What needs to be done:
Check each line below for "bolo" and report how many have it, nothing else.

Exercise material:
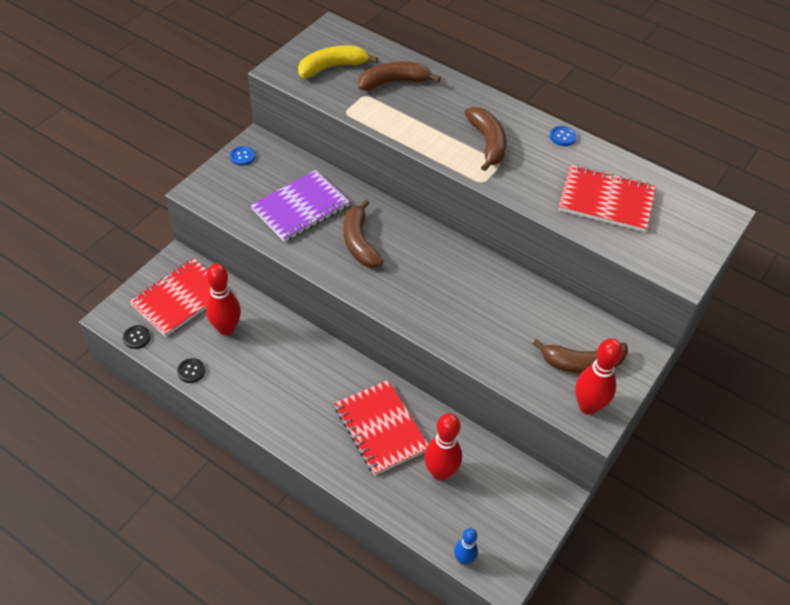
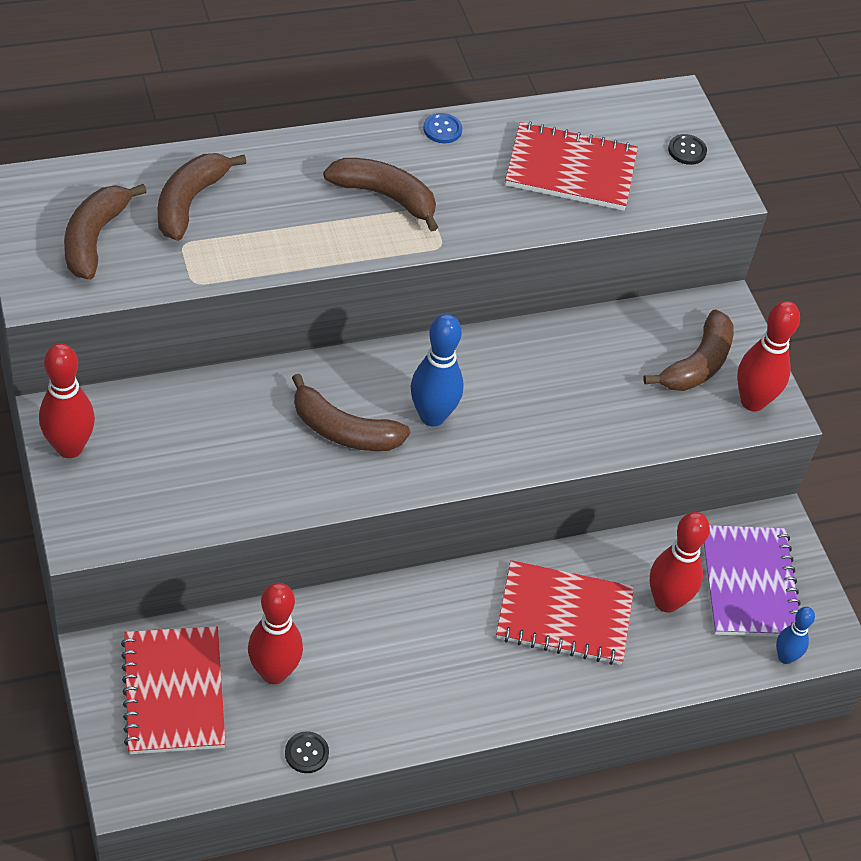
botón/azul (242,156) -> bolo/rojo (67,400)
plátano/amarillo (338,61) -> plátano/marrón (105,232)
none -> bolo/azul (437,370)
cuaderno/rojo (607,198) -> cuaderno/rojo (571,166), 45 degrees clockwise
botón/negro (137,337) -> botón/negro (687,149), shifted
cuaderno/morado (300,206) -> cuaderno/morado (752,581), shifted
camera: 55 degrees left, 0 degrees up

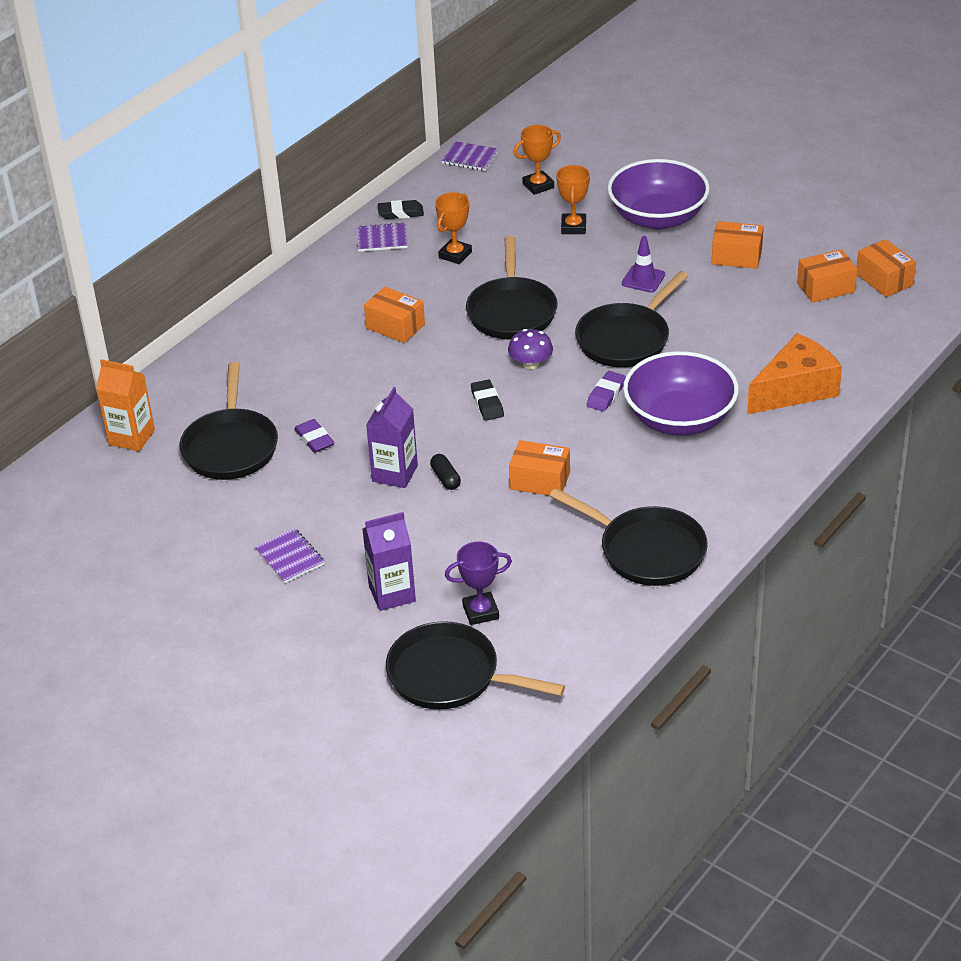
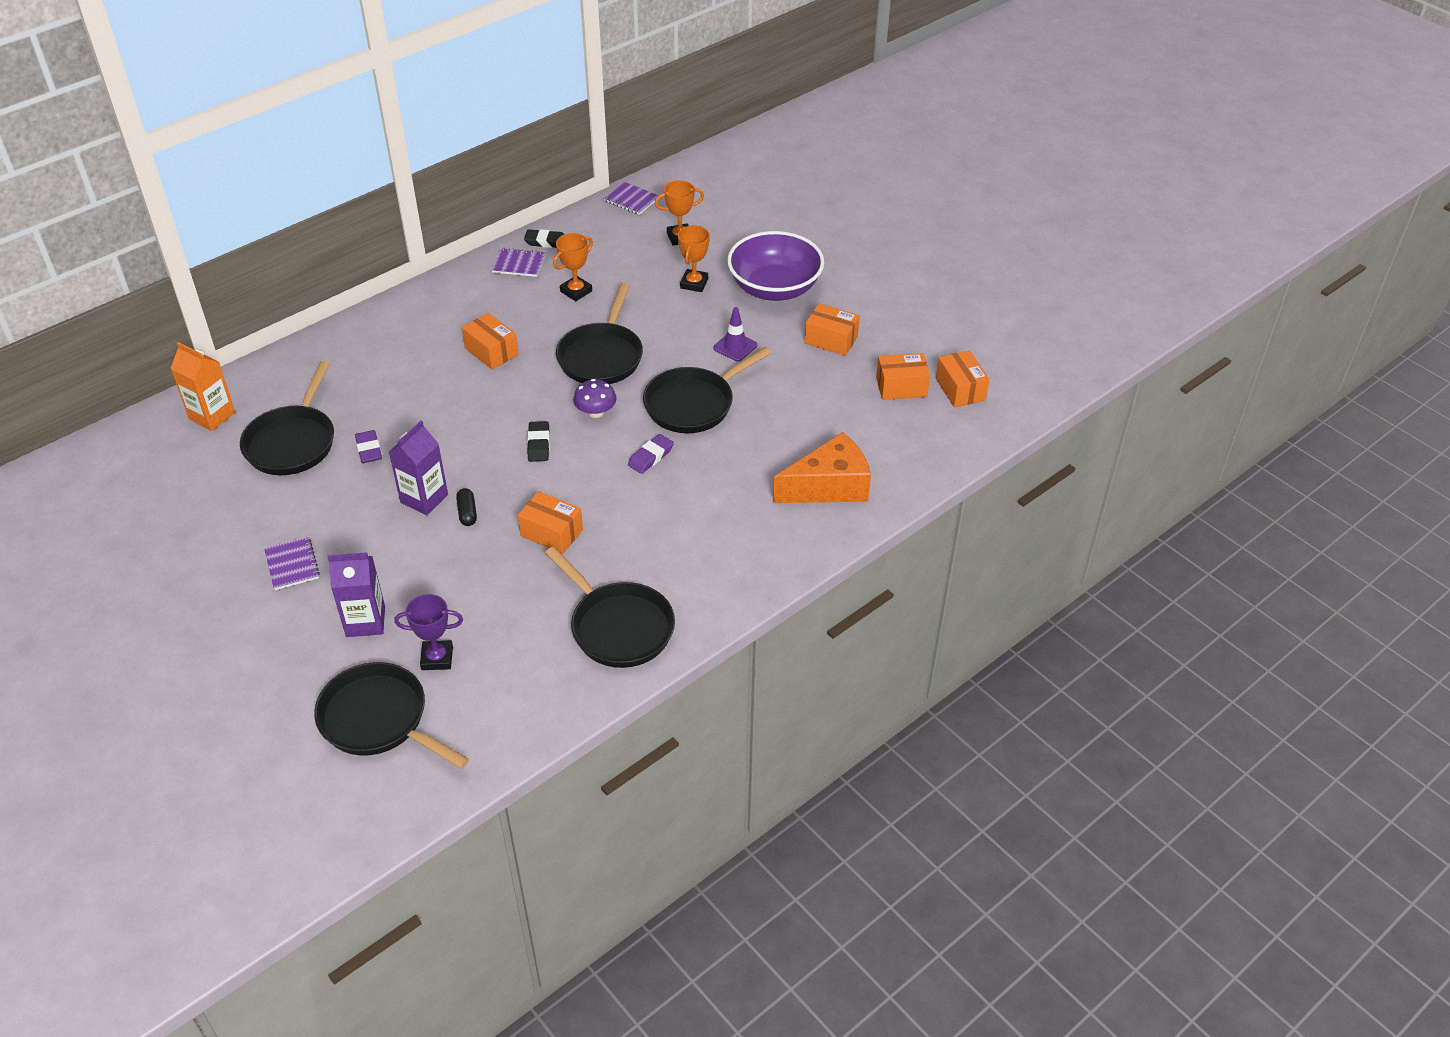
cuenco/morado (681,393) -> none
camera: 10 degrees right, 5 degrees up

Response area:
2